What the task requires - The answer should be an exact repeat of the stretch of material below from the line containing "(396, 631) = (174, 328): green" through the line containing "(486, 360) = (415, 324): yellow lemon -> none".

_ _ _ _ _ _ _

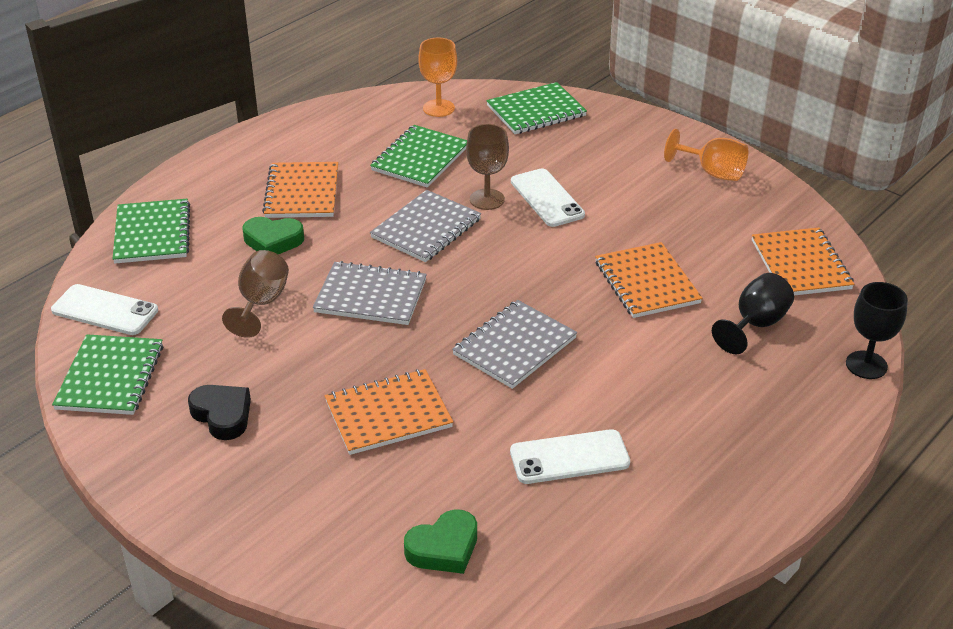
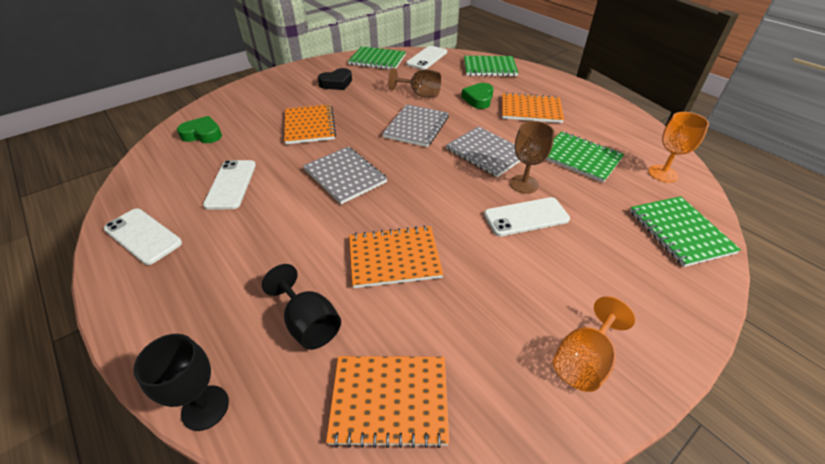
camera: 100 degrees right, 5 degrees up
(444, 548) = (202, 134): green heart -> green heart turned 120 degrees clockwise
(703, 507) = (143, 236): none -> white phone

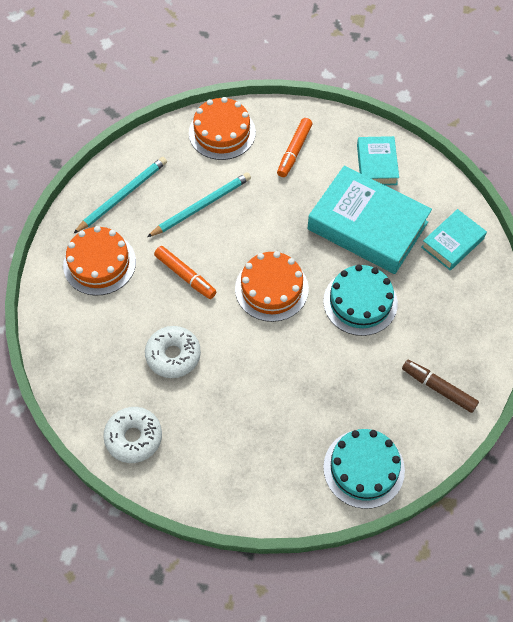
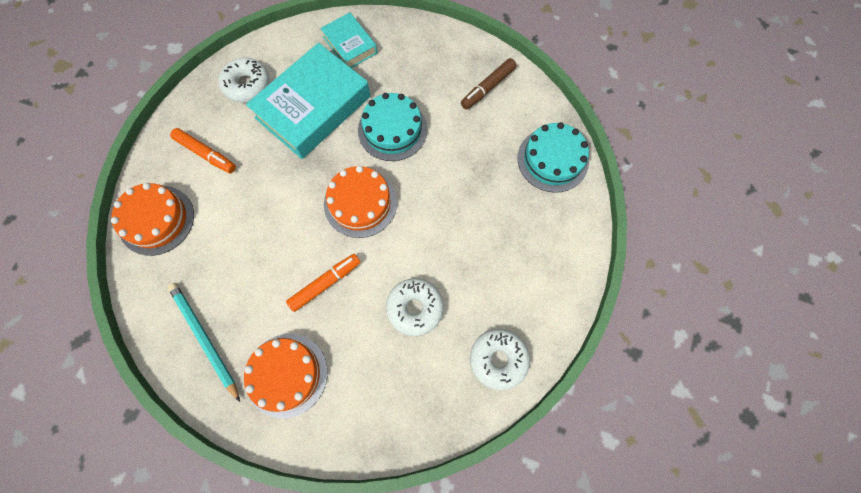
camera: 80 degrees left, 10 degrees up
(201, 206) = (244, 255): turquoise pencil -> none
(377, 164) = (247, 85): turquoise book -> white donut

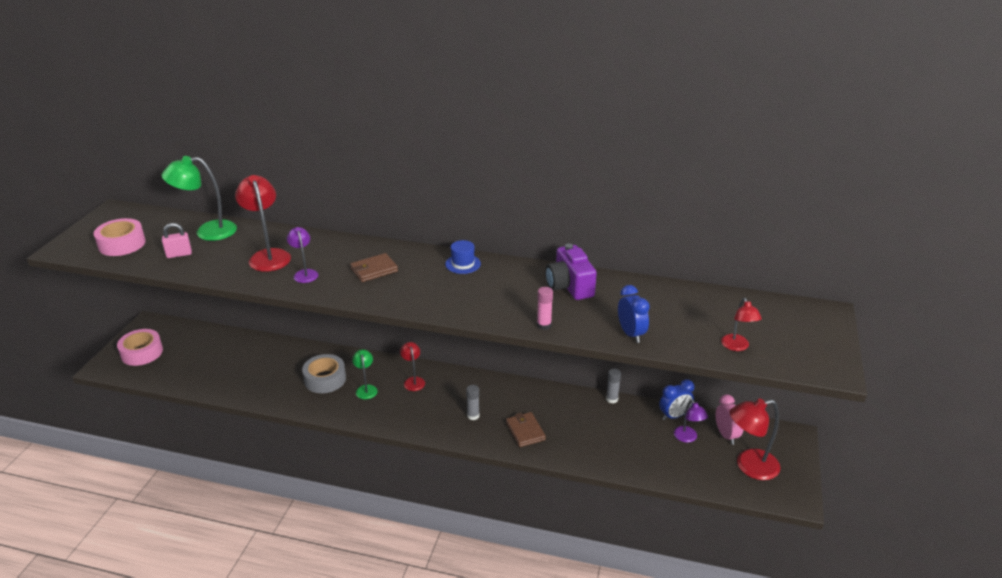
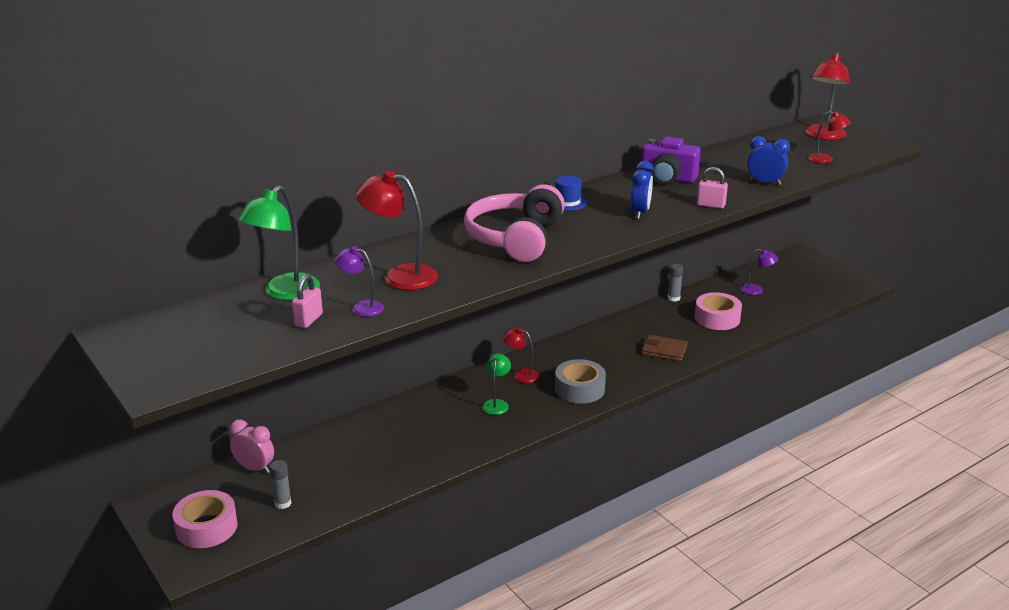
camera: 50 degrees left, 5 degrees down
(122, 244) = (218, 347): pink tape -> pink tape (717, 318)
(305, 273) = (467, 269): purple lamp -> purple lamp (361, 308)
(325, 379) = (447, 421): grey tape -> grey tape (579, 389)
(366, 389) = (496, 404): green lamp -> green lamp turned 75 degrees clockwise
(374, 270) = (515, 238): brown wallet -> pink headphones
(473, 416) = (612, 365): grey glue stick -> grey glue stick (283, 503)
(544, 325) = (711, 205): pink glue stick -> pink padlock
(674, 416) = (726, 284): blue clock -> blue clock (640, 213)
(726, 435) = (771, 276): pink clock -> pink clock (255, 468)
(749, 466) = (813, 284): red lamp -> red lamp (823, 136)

_ _ _ _ _ _ _

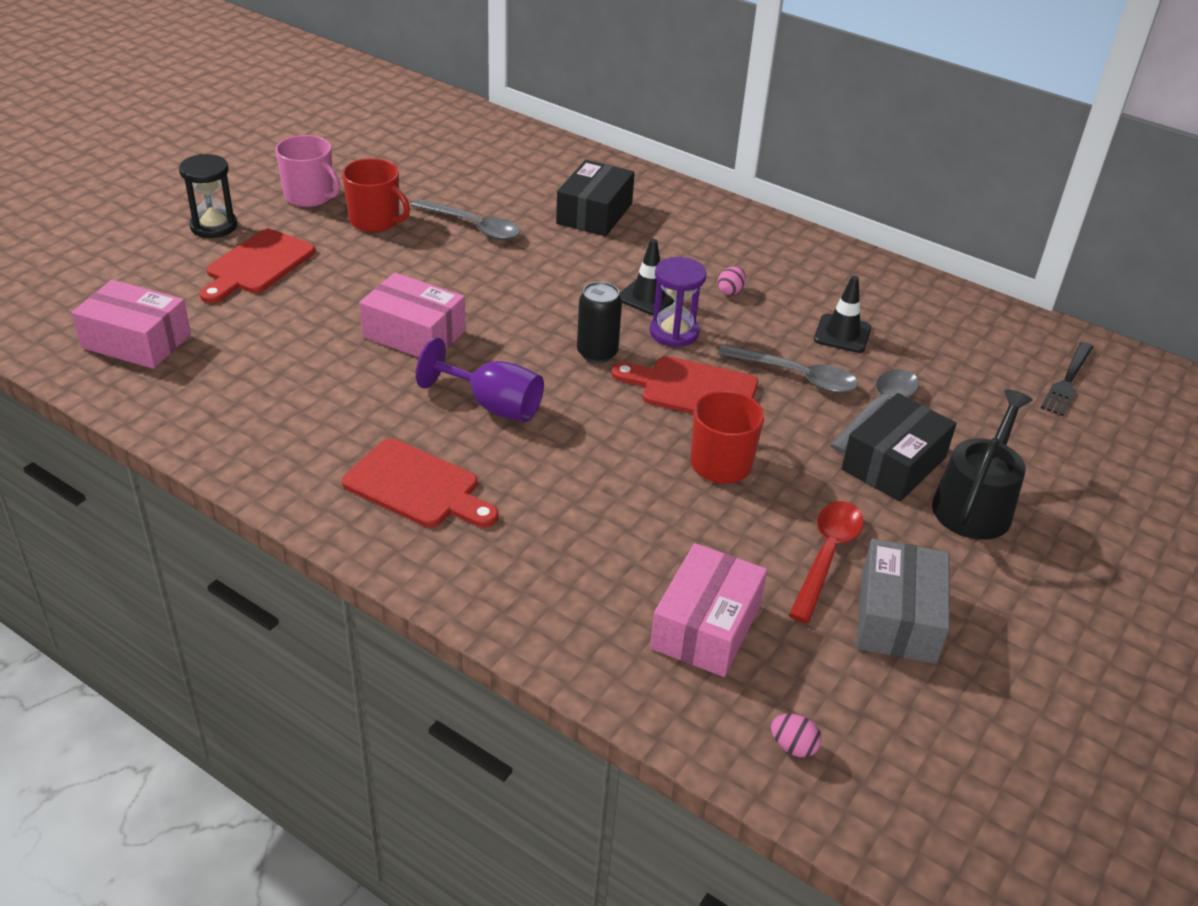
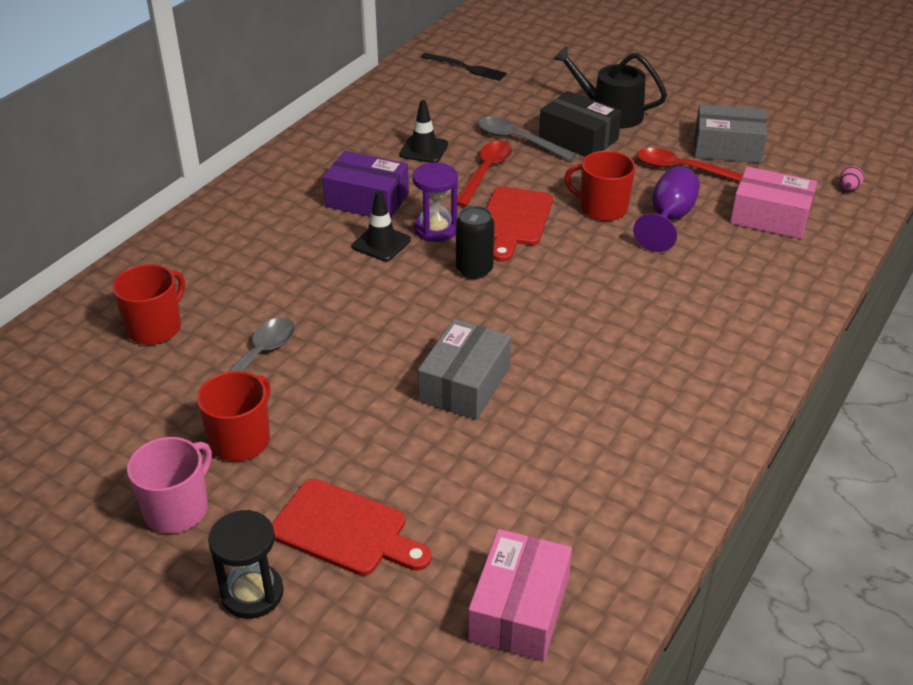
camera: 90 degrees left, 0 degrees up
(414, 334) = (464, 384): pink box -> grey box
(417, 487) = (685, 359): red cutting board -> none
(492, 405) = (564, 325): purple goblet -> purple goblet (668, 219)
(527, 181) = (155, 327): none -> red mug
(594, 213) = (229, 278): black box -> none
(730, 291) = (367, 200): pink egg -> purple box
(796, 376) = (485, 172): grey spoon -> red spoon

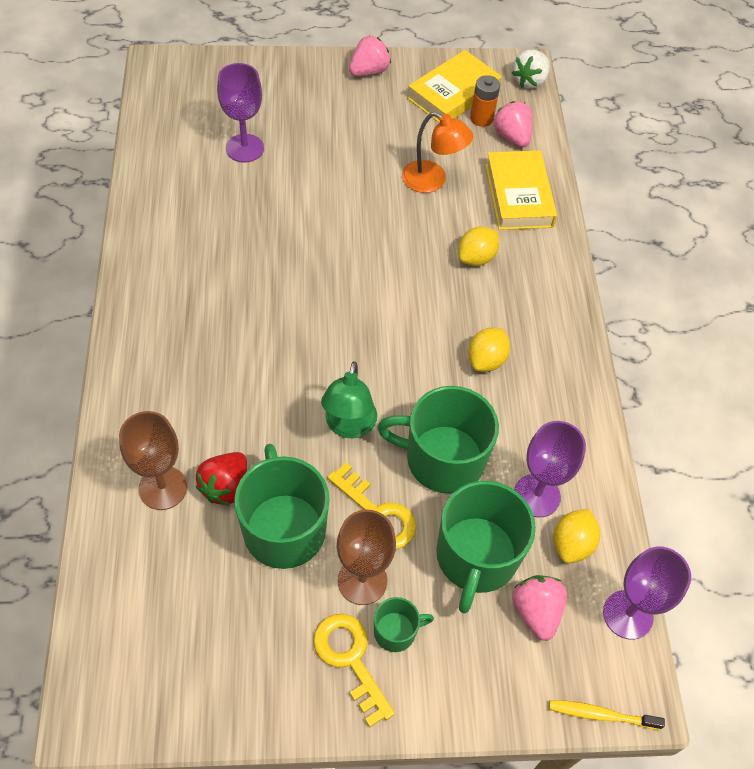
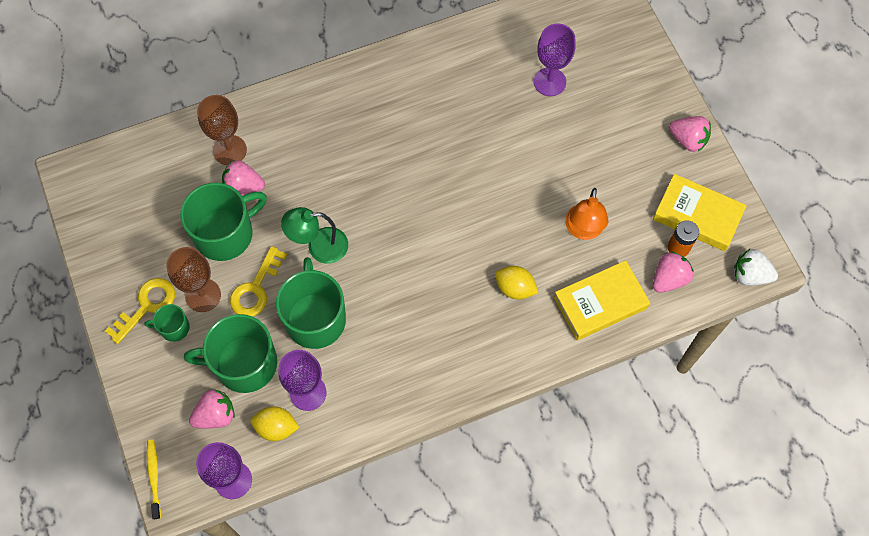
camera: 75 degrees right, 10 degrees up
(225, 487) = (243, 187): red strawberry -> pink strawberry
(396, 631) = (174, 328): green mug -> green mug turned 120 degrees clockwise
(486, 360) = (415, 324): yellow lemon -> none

_ _ _ _ _ _ _

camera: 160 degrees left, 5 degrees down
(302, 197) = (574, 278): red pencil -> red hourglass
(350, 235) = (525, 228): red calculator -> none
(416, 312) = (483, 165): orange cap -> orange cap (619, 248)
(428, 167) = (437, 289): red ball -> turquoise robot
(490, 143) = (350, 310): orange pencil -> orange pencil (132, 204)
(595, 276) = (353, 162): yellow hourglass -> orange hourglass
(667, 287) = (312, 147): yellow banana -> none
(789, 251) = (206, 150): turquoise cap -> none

_ _ _ _ _ _ _

Response -
(396, 631) = (174, 328): green mug -> green mug turned 120 degrees clockwise
(486, 360) = (415, 324): yellow lemon -> none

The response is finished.